(Part of a data file)
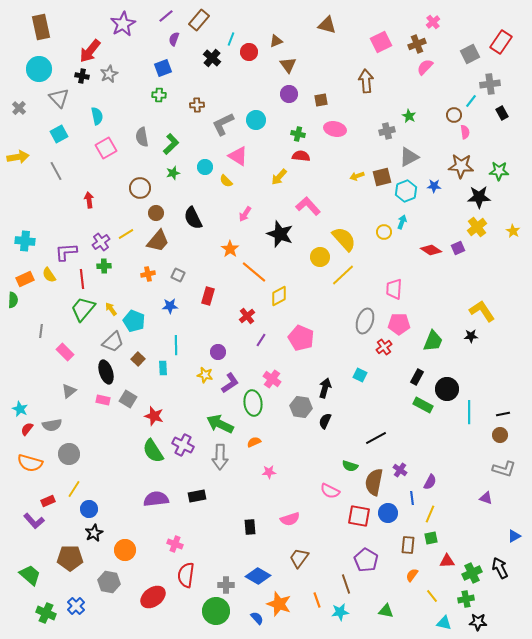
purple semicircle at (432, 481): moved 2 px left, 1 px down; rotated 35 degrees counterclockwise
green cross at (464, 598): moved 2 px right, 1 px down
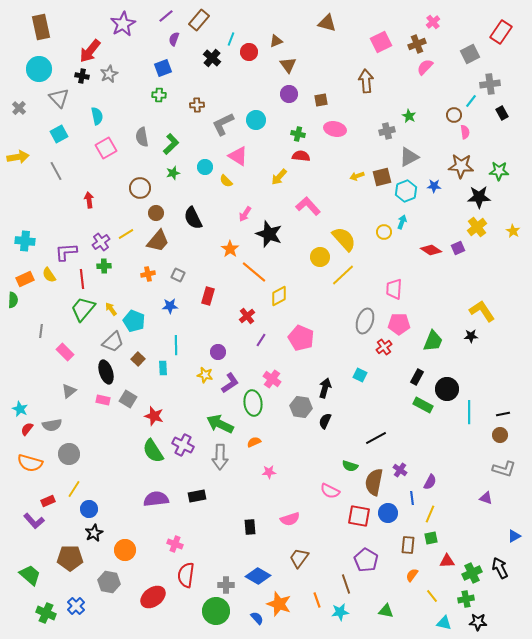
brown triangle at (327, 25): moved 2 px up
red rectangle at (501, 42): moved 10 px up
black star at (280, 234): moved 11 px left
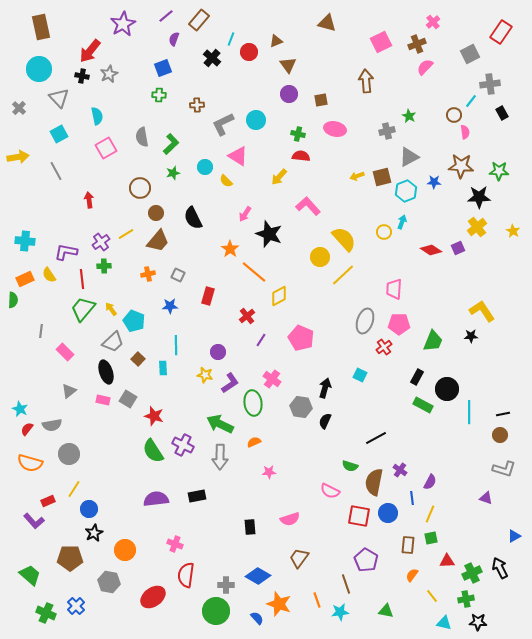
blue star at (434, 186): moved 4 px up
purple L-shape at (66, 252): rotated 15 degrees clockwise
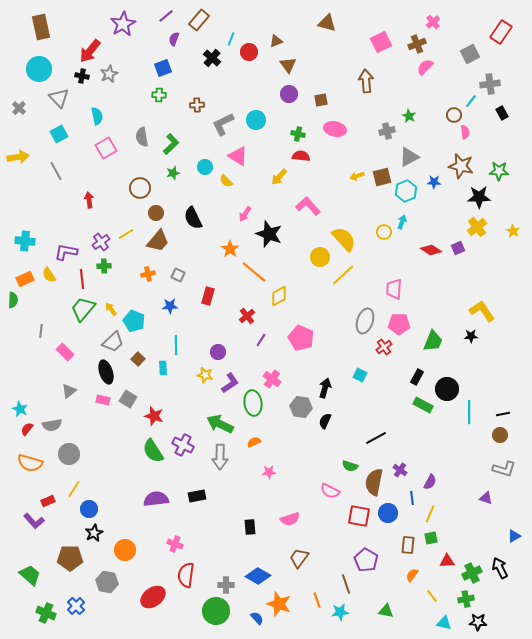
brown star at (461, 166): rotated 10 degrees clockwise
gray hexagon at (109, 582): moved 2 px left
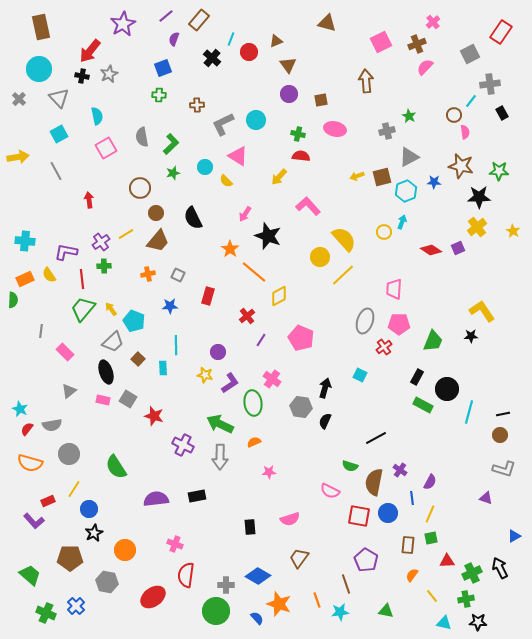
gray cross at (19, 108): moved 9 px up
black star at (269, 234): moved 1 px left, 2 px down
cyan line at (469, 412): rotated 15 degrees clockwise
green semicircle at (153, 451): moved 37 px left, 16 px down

Stated problem → Reproduce the lines of these items verbatim, omitting the picture markers from your output.

Correct output →
purple semicircle at (432, 481): moved 2 px left, 1 px down; rotated 35 degrees counterclockwise
green cross at (464, 598): moved 2 px right, 1 px down
brown triangle at (327, 25): moved 2 px up
red rectangle at (501, 42): moved 10 px up
black star at (280, 234): moved 11 px left
blue star at (434, 186): moved 4 px up
purple L-shape at (66, 252): rotated 15 degrees clockwise
brown star at (461, 166): rotated 10 degrees clockwise
gray hexagon at (109, 582): moved 2 px left
gray cross at (19, 108): moved 9 px up
black star at (269, 234): moved 1 px left, 2 px down
cyan line at (469, 412): rotated 15 degrees clockwise
green semicircle at (153, 451): moved 37 px left, 16 px down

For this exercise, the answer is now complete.